— Work instructions —
Take the entries that follow and return exactly the lines from the one holding "pink hexagon at" through the one holding "red semicircle at (112, 789): moved 10 px up", both included. Nothing else is needed.

— Available records —

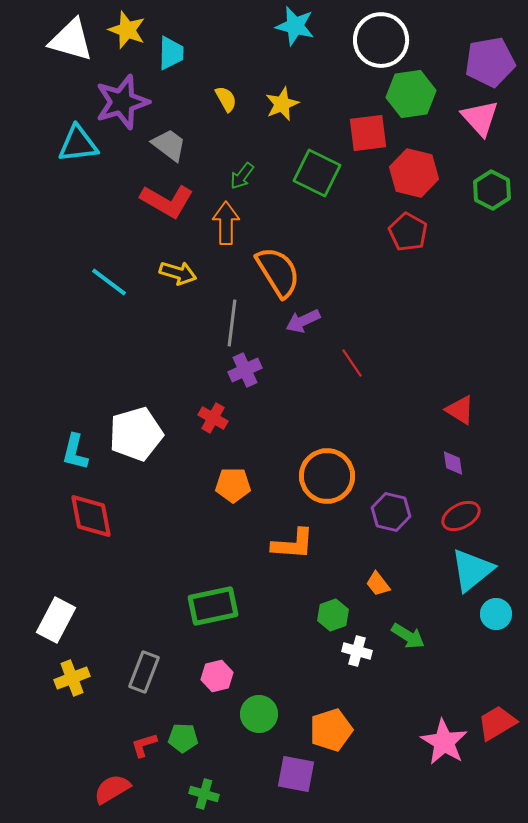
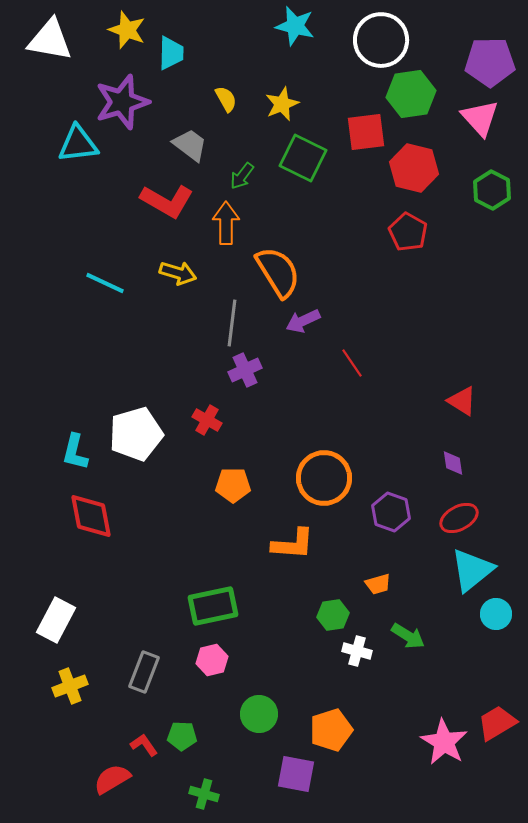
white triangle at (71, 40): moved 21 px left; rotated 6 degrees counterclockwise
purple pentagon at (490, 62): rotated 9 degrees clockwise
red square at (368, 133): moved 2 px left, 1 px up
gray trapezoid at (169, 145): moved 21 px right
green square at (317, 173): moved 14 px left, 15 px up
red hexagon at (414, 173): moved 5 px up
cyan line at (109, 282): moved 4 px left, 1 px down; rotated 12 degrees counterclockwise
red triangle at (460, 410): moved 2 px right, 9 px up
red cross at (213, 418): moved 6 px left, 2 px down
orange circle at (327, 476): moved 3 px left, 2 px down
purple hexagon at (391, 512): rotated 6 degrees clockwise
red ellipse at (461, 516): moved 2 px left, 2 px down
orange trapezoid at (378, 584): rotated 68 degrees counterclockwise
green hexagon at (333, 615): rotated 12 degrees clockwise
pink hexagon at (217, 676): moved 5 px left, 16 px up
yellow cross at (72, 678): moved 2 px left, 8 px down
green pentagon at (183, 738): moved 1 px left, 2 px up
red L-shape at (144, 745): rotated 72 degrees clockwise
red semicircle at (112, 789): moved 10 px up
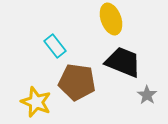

--

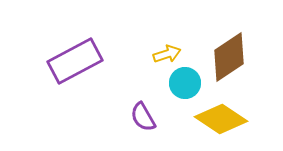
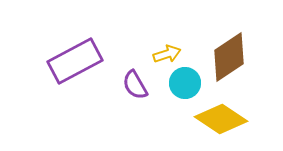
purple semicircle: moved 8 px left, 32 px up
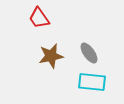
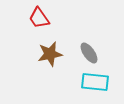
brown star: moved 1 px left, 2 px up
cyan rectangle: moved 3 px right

— The completed task —
pink hexagon at (217, 676): moved 5 px left, 16 px up
yellow cross at (72, 678): moved 2 px left, 8 px down
green pentagon at (183, 738): moved 1 px left, 2 px up
red L-shape at (144, 745): rotated 72 degrees clockwise
red semicircle at (112, 789): moved 10 px up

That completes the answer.